## begin

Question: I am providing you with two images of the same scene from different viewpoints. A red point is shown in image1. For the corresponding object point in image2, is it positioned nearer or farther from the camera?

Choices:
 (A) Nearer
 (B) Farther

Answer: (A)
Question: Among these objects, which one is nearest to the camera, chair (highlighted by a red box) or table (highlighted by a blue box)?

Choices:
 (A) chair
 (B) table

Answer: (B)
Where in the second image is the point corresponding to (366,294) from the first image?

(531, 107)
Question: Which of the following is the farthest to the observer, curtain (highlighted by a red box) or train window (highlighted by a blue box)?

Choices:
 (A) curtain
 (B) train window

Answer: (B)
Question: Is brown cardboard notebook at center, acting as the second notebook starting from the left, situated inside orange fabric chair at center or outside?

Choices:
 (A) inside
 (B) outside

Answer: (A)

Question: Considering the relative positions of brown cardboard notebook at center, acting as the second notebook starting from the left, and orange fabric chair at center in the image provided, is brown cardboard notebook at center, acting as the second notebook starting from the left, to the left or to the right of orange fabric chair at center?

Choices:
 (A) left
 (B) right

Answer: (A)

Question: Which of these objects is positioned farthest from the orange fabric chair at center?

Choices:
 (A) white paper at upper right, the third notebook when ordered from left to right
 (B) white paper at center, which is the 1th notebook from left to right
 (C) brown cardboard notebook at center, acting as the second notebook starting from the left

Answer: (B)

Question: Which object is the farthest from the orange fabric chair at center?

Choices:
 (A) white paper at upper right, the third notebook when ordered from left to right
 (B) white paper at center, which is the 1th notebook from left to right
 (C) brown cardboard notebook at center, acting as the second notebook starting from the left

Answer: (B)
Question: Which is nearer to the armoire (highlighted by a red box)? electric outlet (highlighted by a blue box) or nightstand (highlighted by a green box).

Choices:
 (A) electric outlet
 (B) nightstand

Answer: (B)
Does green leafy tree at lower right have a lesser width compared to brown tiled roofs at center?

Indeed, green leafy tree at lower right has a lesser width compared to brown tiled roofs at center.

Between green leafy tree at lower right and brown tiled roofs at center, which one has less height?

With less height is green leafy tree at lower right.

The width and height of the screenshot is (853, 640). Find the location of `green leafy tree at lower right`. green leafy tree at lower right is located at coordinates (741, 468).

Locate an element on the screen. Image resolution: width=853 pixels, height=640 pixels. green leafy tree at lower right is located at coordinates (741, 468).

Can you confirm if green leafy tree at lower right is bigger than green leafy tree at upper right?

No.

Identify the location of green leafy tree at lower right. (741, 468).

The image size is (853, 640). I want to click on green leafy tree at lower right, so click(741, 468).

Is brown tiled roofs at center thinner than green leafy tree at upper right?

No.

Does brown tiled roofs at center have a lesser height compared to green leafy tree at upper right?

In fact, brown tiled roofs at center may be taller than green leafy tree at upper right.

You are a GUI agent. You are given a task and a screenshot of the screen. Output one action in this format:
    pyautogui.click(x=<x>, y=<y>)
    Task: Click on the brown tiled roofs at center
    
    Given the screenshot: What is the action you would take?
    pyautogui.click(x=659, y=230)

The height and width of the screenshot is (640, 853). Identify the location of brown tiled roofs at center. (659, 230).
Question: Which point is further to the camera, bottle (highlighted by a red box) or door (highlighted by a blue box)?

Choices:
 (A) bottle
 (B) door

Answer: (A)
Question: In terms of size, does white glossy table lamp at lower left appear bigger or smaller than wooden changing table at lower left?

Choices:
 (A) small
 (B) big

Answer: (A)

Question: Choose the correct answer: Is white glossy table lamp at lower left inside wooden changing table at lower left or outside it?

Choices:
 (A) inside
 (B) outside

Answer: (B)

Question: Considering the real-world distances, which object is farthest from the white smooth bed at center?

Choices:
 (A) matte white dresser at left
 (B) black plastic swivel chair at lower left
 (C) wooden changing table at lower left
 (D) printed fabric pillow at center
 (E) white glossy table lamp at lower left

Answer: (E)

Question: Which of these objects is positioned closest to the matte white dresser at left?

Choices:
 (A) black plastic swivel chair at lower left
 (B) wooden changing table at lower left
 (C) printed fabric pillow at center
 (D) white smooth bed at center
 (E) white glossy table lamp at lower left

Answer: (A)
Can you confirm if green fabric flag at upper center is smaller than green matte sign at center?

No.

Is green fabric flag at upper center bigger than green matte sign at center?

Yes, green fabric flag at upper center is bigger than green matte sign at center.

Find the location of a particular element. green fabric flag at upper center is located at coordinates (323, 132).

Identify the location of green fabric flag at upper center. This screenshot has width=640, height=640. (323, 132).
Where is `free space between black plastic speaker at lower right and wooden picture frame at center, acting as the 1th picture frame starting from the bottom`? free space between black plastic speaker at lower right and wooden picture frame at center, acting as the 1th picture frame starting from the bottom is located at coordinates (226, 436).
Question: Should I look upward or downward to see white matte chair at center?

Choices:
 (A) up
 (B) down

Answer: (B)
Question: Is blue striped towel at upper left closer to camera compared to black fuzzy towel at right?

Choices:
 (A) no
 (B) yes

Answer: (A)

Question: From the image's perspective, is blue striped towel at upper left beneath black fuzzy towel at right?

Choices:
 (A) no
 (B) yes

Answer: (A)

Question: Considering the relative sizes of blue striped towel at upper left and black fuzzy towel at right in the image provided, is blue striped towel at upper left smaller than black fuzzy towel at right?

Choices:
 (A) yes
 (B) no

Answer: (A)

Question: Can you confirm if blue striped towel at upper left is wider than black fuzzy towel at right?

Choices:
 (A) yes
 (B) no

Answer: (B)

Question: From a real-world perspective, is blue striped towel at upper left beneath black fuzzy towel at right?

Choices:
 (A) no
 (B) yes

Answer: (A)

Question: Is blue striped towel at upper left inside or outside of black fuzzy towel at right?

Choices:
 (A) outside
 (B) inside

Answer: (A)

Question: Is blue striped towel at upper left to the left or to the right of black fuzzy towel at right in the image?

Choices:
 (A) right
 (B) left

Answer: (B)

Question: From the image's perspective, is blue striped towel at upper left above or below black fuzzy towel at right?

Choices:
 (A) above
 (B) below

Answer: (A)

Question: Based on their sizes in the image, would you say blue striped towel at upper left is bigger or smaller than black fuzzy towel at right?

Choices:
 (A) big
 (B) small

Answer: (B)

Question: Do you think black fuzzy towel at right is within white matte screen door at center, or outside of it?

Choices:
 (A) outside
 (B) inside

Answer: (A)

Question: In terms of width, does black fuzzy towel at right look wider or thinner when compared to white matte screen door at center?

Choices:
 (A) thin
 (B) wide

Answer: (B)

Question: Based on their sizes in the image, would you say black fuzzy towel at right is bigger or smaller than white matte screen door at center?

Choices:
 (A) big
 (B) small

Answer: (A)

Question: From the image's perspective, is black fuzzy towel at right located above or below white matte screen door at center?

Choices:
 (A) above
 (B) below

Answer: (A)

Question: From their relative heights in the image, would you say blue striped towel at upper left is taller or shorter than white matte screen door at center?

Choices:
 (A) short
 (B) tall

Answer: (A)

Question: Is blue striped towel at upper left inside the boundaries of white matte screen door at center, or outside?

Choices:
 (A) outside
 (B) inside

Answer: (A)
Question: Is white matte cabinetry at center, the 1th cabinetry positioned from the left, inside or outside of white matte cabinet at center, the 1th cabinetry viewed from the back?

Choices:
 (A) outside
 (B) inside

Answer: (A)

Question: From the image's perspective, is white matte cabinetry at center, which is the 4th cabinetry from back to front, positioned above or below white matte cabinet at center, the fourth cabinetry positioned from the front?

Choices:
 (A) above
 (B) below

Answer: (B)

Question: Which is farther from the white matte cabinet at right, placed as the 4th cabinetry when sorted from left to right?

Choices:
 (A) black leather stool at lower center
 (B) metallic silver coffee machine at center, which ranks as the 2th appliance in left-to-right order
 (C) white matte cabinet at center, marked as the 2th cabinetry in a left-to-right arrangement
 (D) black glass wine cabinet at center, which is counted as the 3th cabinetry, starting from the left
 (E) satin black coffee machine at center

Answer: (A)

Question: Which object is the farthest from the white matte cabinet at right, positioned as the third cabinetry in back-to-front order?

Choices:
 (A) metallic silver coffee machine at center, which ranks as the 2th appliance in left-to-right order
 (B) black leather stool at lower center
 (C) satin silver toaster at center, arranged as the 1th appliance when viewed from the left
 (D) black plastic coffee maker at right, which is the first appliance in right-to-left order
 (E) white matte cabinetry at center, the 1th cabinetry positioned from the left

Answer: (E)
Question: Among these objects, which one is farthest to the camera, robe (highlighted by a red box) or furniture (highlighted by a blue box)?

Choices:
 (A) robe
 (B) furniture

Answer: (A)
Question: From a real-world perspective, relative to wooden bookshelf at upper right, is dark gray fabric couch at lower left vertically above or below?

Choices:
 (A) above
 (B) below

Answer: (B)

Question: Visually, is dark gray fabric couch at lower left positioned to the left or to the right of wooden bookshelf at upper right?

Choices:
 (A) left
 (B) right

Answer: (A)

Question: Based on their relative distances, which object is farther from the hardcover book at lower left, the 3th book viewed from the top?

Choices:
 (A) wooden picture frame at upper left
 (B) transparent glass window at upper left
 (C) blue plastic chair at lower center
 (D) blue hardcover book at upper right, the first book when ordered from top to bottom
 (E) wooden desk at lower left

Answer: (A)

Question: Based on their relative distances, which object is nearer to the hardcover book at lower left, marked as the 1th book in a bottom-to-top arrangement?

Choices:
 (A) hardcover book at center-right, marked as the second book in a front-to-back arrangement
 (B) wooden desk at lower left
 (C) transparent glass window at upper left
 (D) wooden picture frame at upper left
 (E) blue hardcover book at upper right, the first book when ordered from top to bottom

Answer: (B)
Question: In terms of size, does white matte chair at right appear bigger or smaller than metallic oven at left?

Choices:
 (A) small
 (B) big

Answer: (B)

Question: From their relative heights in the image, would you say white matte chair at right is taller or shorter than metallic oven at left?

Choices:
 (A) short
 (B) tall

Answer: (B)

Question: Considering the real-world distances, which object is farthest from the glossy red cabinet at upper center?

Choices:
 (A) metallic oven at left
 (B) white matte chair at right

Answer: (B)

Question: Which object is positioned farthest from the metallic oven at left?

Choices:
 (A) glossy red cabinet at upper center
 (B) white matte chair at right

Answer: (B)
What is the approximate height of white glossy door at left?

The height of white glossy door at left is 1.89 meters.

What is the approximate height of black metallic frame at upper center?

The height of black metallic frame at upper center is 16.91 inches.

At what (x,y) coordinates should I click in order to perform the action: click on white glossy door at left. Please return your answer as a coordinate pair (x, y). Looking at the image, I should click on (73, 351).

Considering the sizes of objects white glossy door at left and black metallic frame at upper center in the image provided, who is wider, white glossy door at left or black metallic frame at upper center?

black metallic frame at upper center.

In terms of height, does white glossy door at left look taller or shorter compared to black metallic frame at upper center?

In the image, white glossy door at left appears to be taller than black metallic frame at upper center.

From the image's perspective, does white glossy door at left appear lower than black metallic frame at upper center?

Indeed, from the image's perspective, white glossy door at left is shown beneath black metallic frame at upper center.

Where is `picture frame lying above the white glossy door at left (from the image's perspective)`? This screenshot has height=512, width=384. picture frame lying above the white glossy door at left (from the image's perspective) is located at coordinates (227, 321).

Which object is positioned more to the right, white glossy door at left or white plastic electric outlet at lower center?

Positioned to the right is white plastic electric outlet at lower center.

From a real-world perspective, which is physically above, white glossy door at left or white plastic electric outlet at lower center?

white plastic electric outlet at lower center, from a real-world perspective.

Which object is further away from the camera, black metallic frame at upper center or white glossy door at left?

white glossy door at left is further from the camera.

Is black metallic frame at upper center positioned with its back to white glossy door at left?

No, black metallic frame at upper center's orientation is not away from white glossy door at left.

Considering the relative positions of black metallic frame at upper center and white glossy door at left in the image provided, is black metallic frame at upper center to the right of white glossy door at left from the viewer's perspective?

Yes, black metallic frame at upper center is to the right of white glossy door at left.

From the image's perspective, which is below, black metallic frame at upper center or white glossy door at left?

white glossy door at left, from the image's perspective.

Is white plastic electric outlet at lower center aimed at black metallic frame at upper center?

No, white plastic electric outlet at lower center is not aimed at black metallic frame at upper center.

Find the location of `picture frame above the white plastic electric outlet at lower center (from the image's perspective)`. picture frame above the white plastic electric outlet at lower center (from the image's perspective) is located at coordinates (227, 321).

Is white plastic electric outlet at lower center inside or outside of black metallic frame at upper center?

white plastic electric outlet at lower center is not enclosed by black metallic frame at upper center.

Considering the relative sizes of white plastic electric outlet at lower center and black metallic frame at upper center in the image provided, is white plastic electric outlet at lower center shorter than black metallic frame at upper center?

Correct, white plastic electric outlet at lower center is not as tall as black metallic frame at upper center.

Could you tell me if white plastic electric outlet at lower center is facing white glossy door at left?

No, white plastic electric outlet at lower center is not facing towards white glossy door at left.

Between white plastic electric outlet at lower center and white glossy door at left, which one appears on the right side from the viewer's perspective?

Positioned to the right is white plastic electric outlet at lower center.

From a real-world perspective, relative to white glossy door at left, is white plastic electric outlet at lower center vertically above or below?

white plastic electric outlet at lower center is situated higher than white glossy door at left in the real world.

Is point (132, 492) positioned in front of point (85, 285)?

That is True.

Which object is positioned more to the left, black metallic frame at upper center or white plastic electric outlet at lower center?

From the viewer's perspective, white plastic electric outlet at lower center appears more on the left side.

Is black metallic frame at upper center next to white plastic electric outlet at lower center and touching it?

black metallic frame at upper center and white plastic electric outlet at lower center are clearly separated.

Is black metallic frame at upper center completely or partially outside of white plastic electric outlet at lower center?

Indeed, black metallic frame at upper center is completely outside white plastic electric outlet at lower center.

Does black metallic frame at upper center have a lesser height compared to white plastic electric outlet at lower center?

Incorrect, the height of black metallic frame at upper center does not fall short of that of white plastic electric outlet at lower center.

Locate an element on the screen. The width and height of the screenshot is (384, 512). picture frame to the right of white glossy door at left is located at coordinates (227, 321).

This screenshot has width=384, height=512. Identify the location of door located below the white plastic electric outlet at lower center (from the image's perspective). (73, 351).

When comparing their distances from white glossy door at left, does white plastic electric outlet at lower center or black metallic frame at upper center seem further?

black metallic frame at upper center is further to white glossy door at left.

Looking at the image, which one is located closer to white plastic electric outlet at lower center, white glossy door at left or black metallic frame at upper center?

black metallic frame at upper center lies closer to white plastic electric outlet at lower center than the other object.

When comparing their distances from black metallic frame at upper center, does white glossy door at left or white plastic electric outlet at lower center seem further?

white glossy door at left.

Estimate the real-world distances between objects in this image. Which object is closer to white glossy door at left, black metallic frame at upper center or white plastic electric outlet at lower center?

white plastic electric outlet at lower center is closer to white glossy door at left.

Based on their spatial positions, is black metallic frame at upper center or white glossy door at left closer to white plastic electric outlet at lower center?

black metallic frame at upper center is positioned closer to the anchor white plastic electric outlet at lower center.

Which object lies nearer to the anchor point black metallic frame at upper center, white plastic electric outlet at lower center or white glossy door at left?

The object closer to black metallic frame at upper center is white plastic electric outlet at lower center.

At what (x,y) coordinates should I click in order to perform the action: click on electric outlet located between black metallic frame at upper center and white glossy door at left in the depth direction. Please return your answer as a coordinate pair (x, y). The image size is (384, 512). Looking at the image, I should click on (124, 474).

## end

▶ _TASK GOAL_
Take the part of the listing that opens with the line containing "The image size is (853, 640)." and closes with the line containing "In fact, brown", and write it out again with "tiled" swapped for "shingled", leaving everything else the same.

▶ _ANSWER FOR THE TASK_
The image size is (853, 640). I want to click on green leafy tree at lower right, so click(741, 468).

Is brown shingled roofs at center thinner than green leafy tree at upper right?

No.

Does brown shingled roofs at center have a lesser height compared to green leafy tree at upper right?

In fact, brown shingled roofs at center may be taller than green leafy tree at upper right.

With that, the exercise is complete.